=== Data provided ===

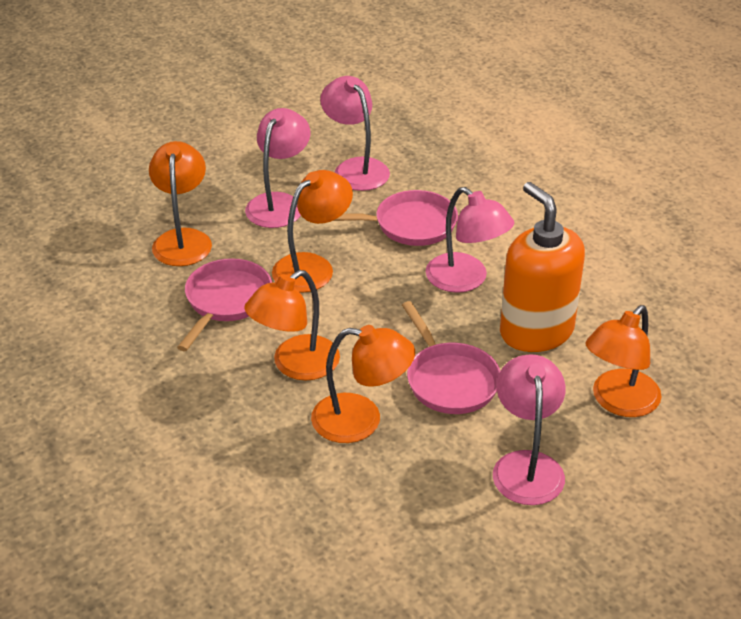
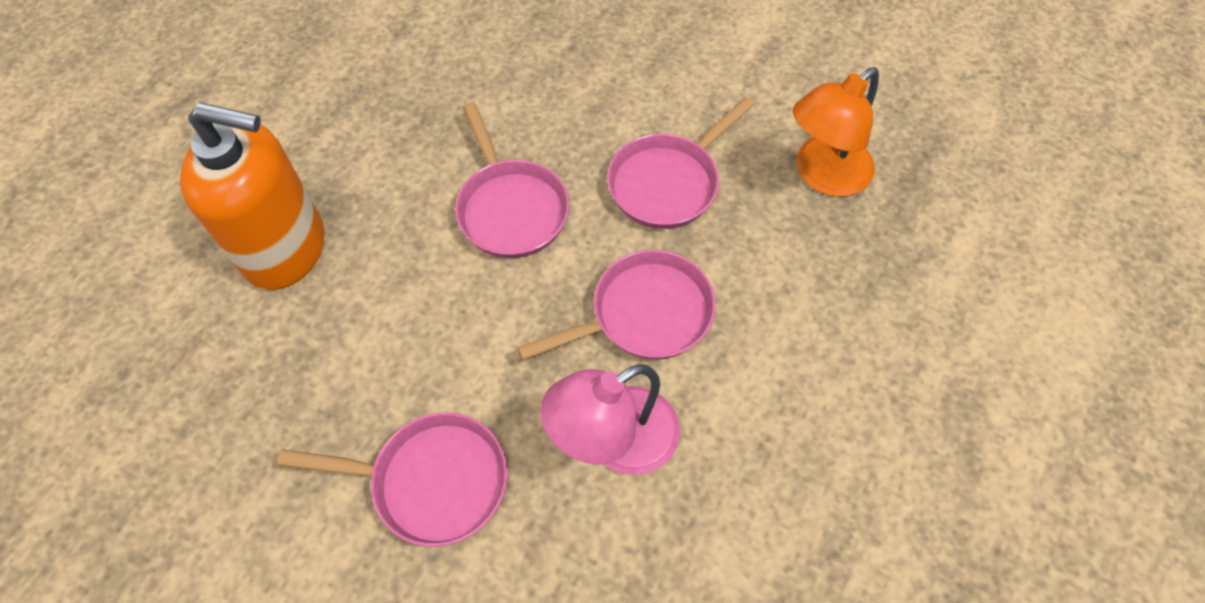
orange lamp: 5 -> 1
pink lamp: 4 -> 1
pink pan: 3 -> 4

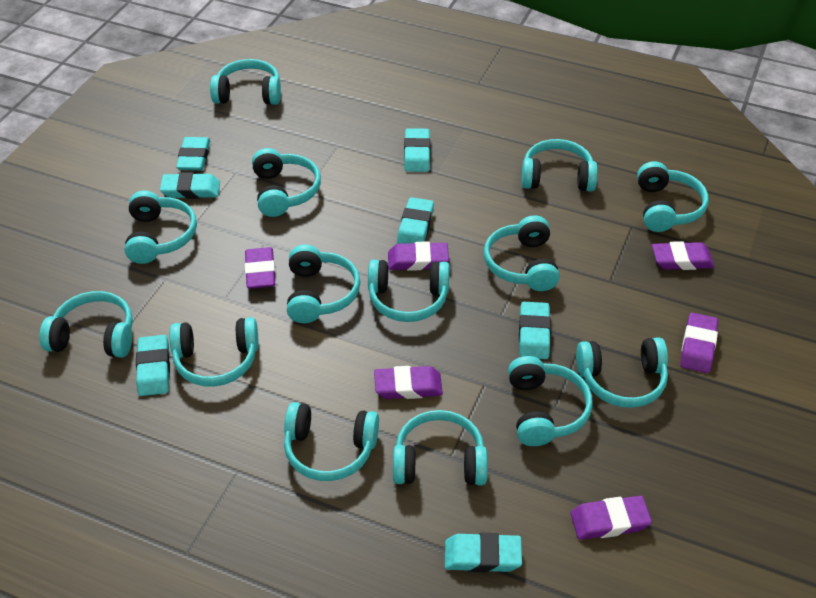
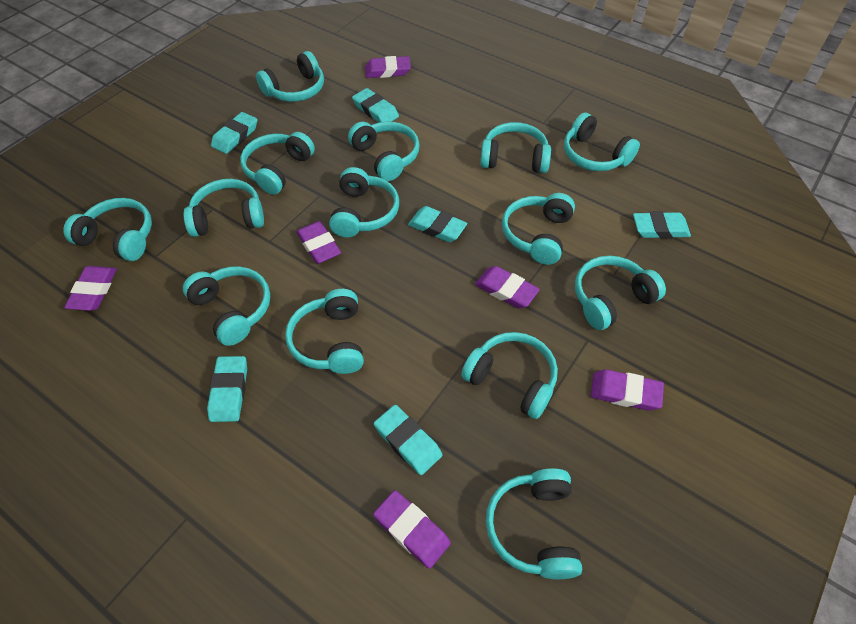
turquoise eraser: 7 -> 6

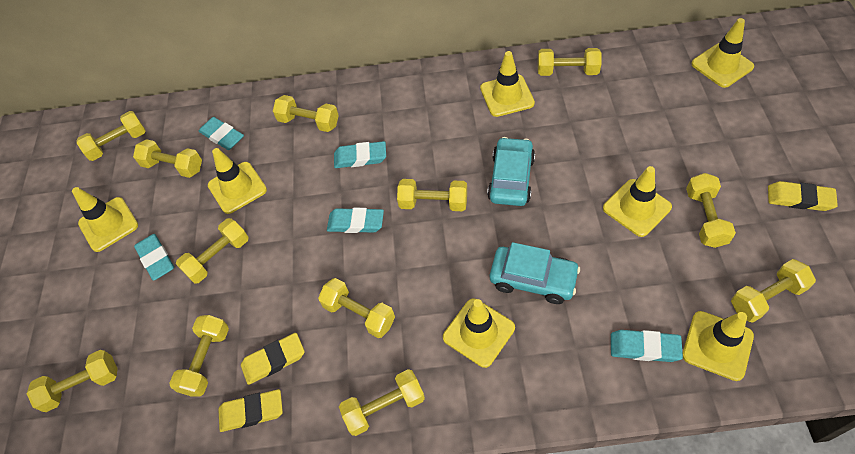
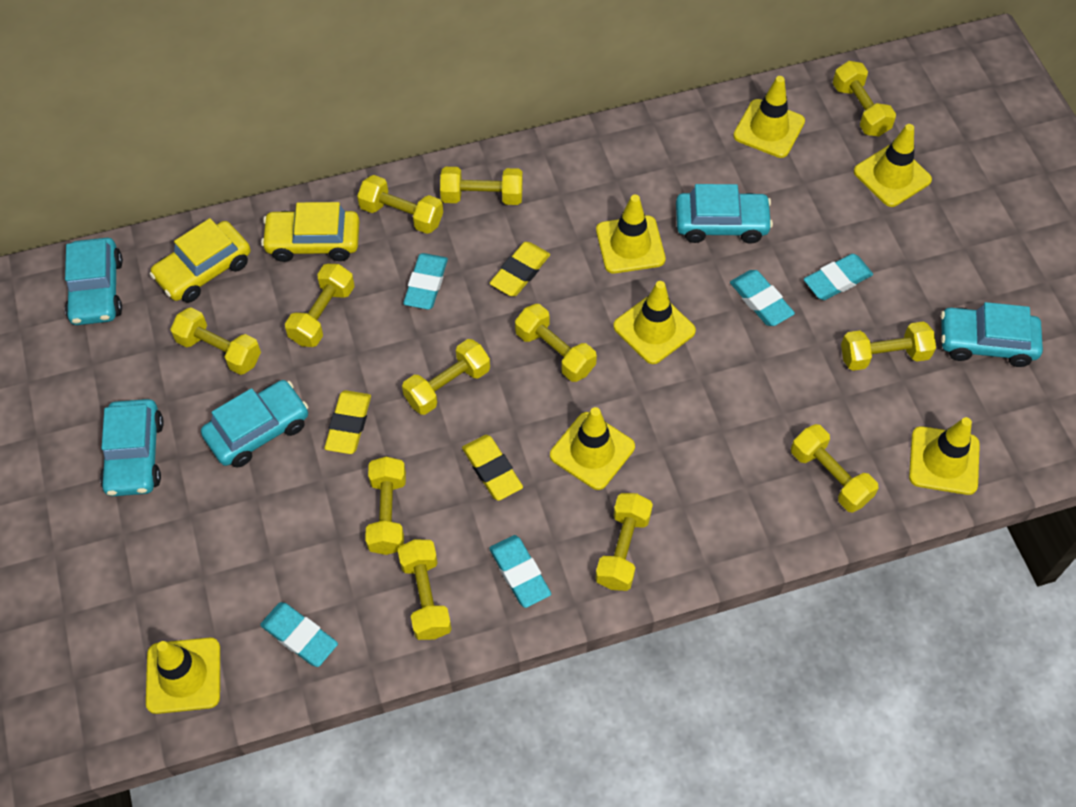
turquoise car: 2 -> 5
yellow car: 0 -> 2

===
=== Data provided ===

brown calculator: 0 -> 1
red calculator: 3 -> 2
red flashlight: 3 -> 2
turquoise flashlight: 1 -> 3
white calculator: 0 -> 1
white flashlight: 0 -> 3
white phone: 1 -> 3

===

Action item
Lines of the listing above that contain the word "flashlight" must all be copied.

Answer
red flashlight: 3 -> 2
turquoise flashlight: 1 -> 3
white flashlight: 0 -> 3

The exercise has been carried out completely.